● **Required work**:
Looking at the records below, state how many lines include the string "size" and add nothing further.

(Data records)

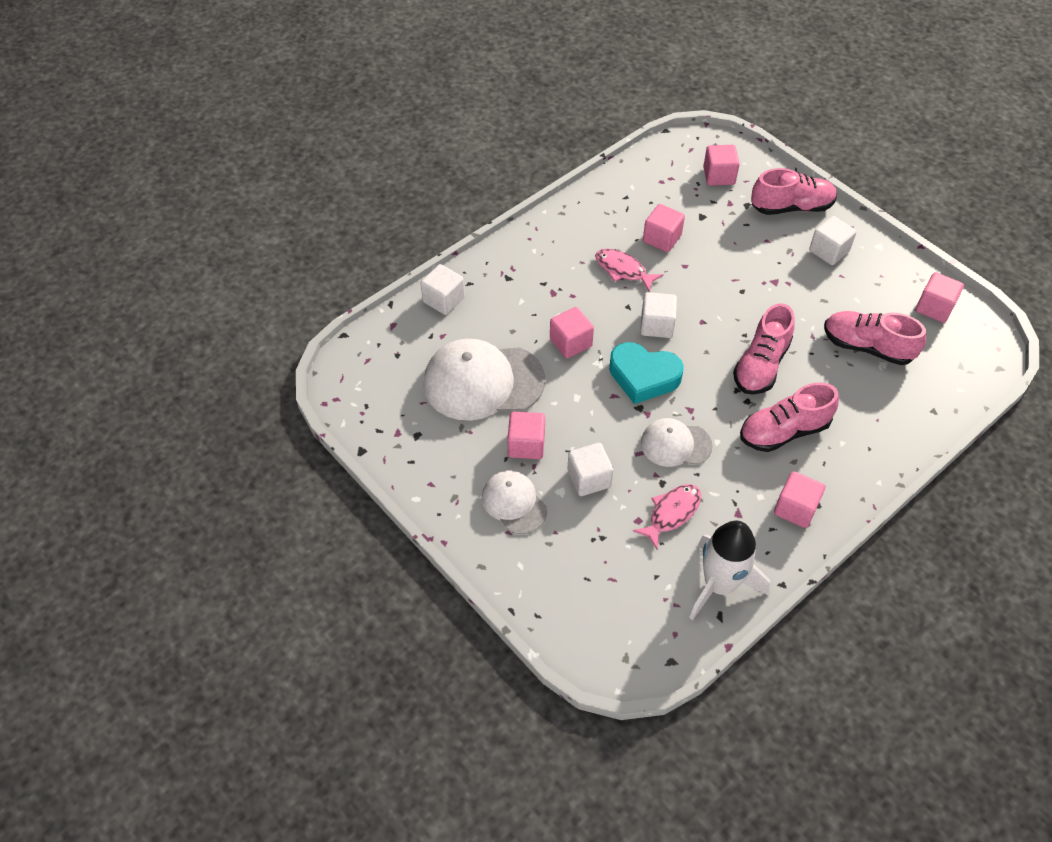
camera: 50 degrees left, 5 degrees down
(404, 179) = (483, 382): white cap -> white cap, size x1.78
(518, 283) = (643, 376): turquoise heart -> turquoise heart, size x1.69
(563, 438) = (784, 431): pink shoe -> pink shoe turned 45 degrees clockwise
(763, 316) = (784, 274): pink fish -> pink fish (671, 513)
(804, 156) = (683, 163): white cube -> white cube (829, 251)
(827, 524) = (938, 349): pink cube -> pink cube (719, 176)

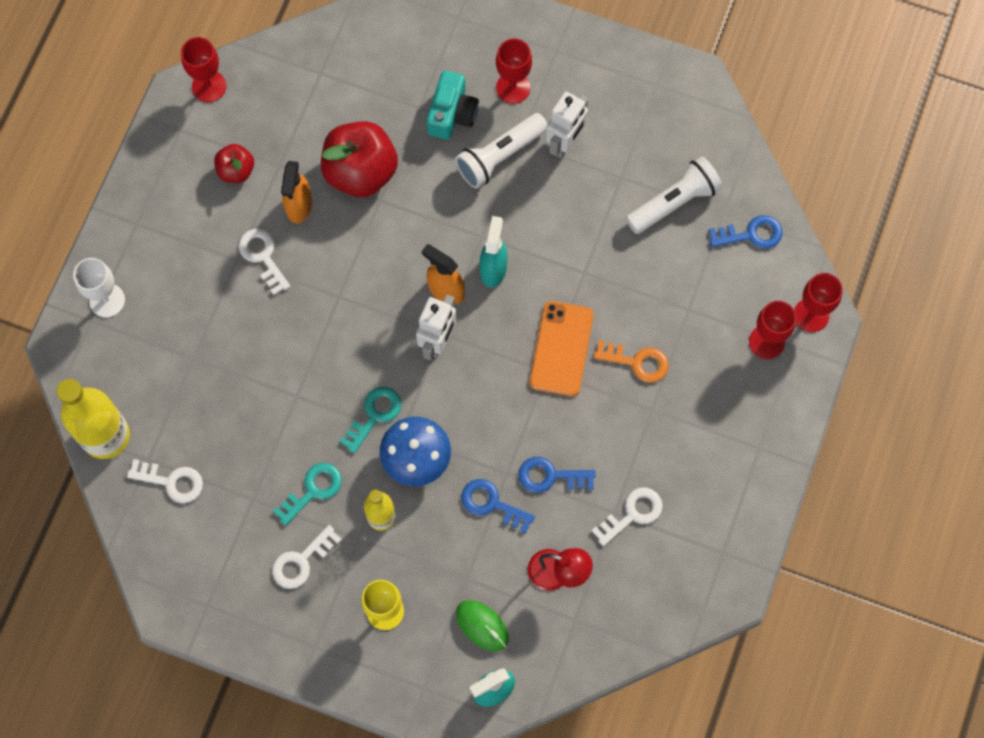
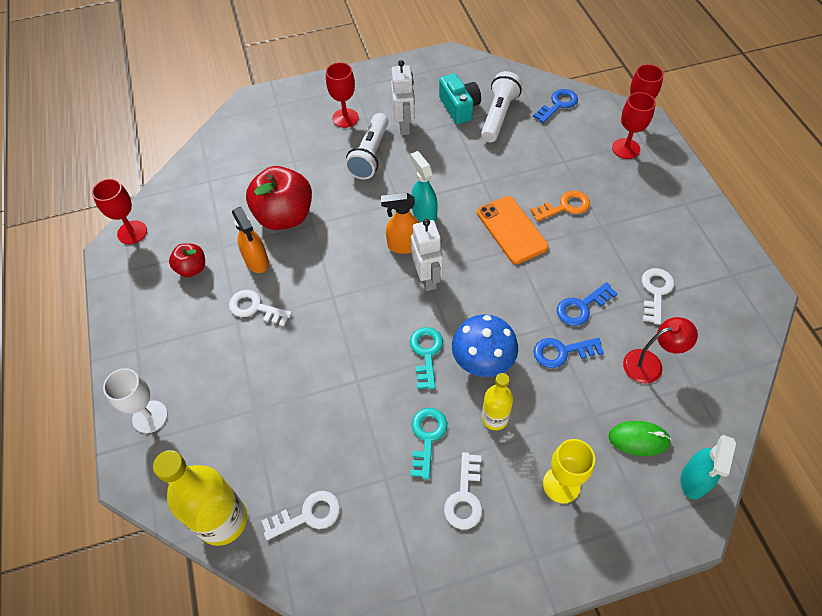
camera: 35 degrees left, 15 degrees down
(452, 114) = (318, 152): turquoise camera -> turquoise camera (459, 107)

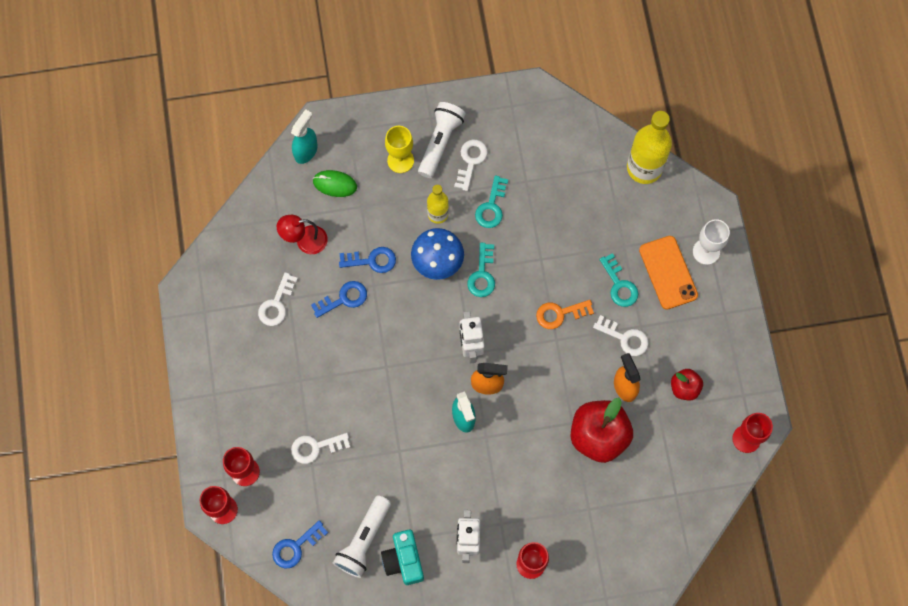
camera: 175 degrees left, 15 degrees up
(260, 363) = (619, 285): none -> turquoise key
(308, 515) = (583, 163): white key -> white key (316, 447)
(370, 155) = (508, 504): white flashlight -> white flashlight (440, 143)
(511, 230) = (384, 387): orange phone -> orange phone (668, 272)
(565, 206) = (328, 407): orange key -> orange key (560, 314)

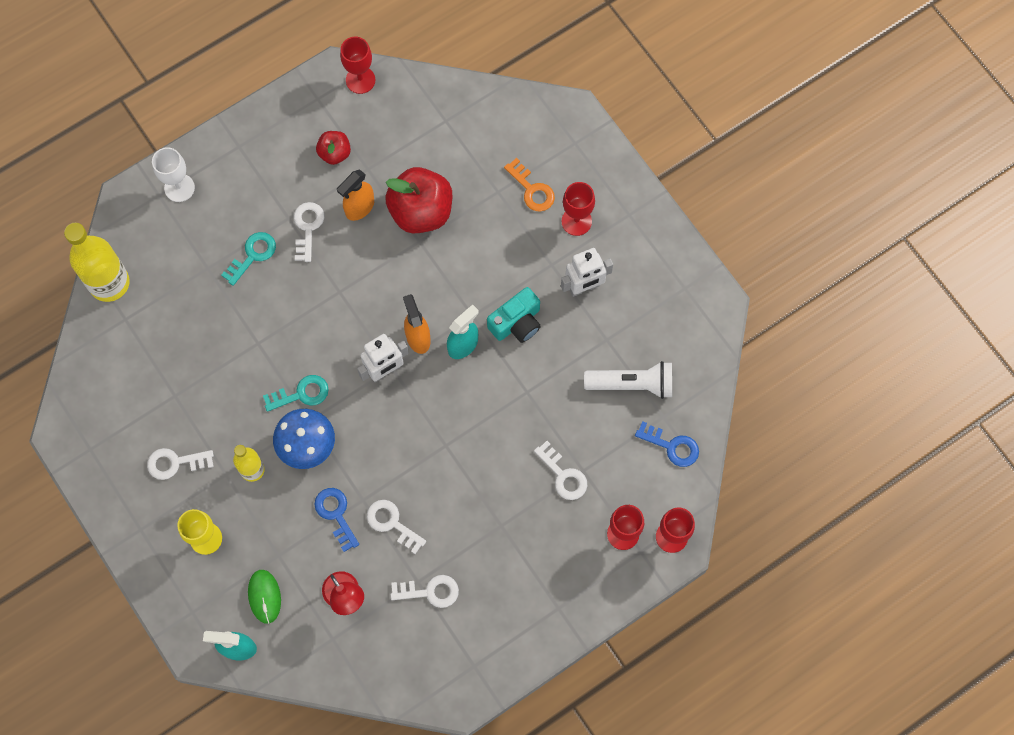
camera: 115 degrees left, 0 degrees up
(344, 299) = (392, 523): blue key -> white key
(403, 560) = (632, 338): turquoise camera -> turquoise camera (516, 322)
(440, 143) = (166, 505): white flashlight -> none
(491, 206) = (219, 418): turquoise key -> none
(560, 314) = (310, 299): orange key -> orange key (532, 189)
(668, 272) = (218, 214): orange phone -> none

● **Answer space**:
2